─── DATA FOR PROCESSING

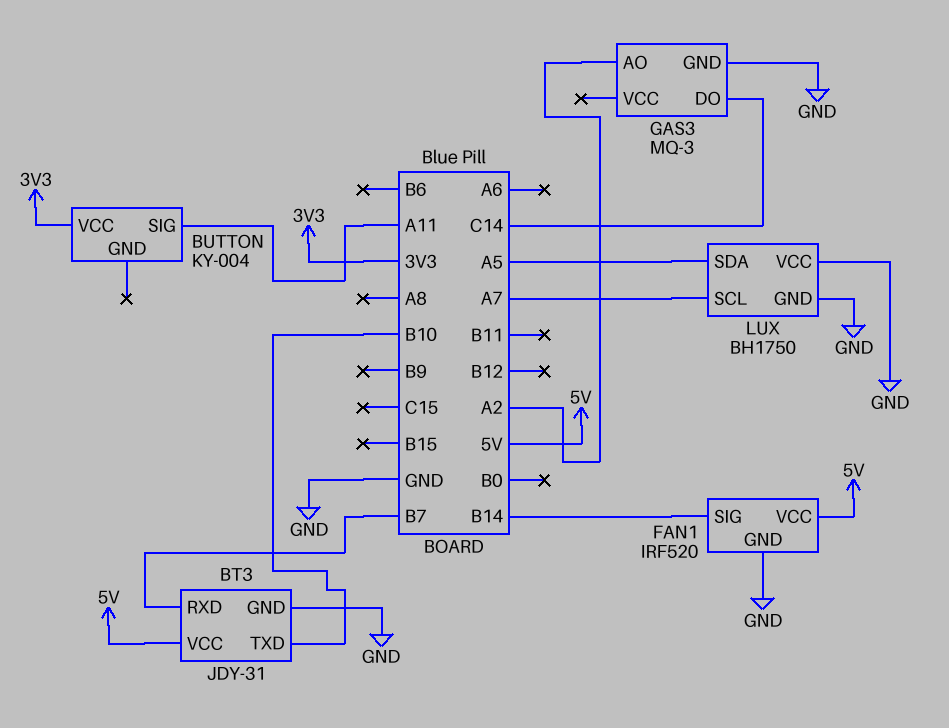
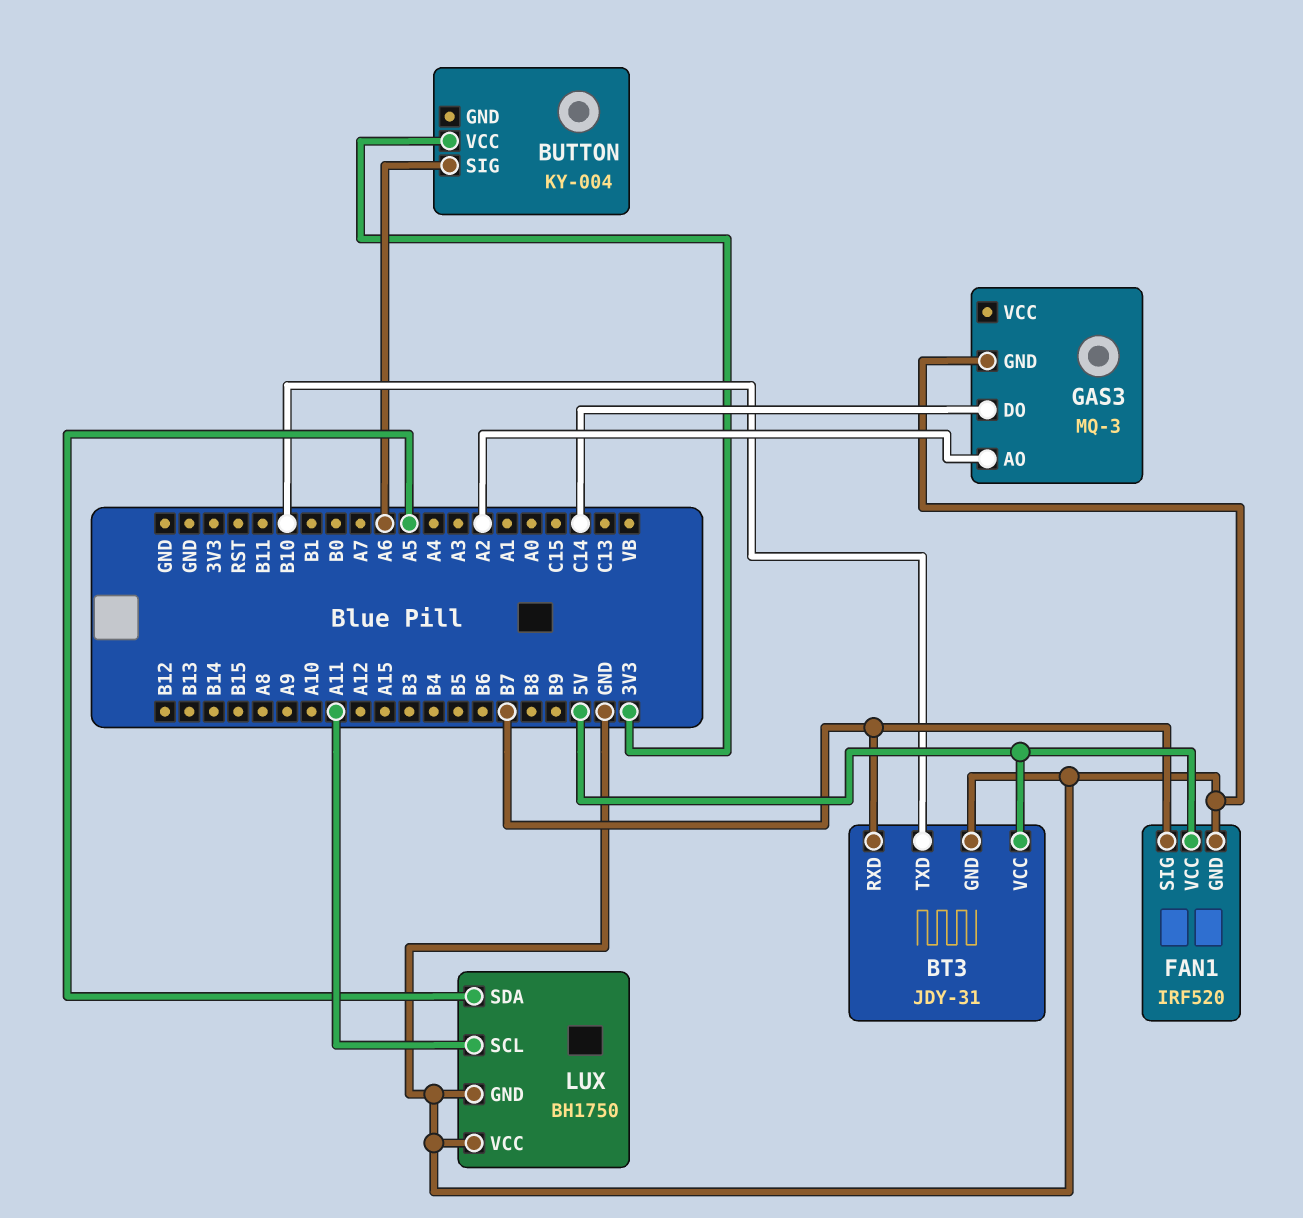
BUTTON pin SIG: A11 -> A6
FAN1 pin SIG: B14 -> B7
LUX pin SCL: A7 -> A11

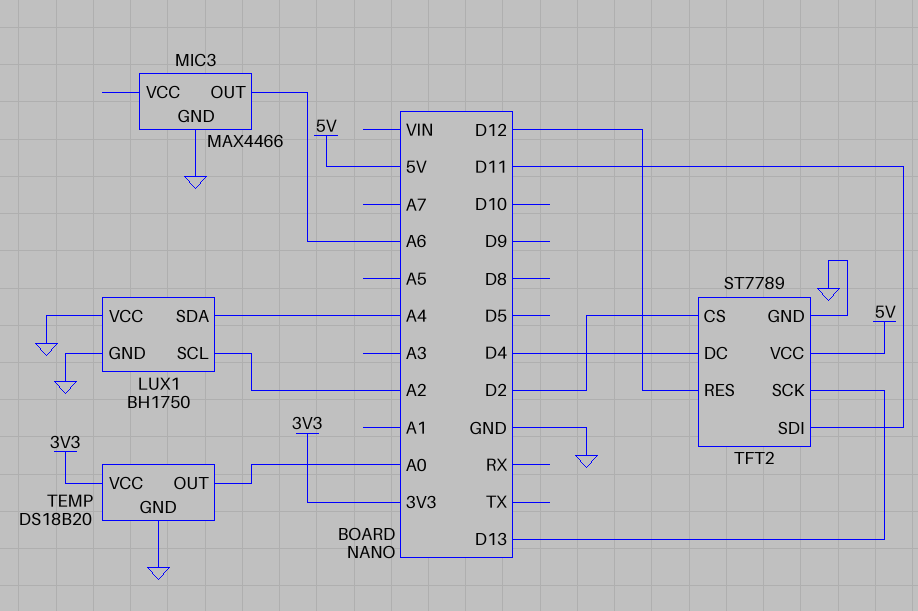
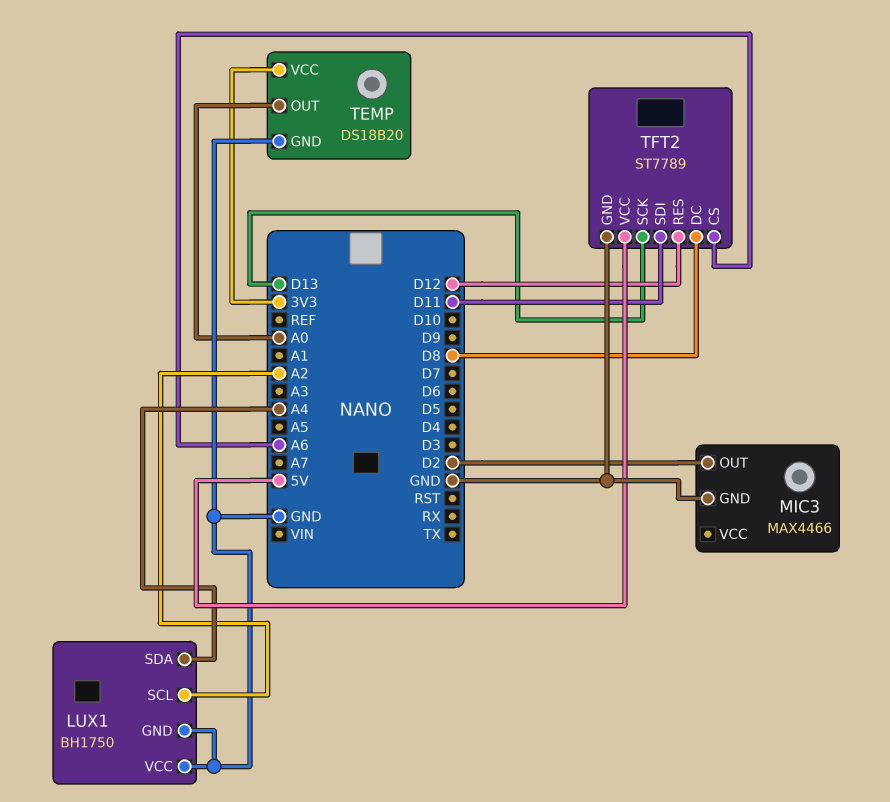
MIC3 pin OUT: A6 -> D2
TFT2 pin CS: D2 -> A6
TFT2 pin DC: D4 -> D8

──────

With the pictures removed, print the entries above exactly.

BUTTON pin SIG: A11 -> A6
FAN1 pin SIG: B14 -> B7
LUX pin SCL: A7 -> A11

MIC3 pin OUT: A6 -> D2
TFT2 pin CS: D2 -> A6
TFT2 pin DC: D4 -> D8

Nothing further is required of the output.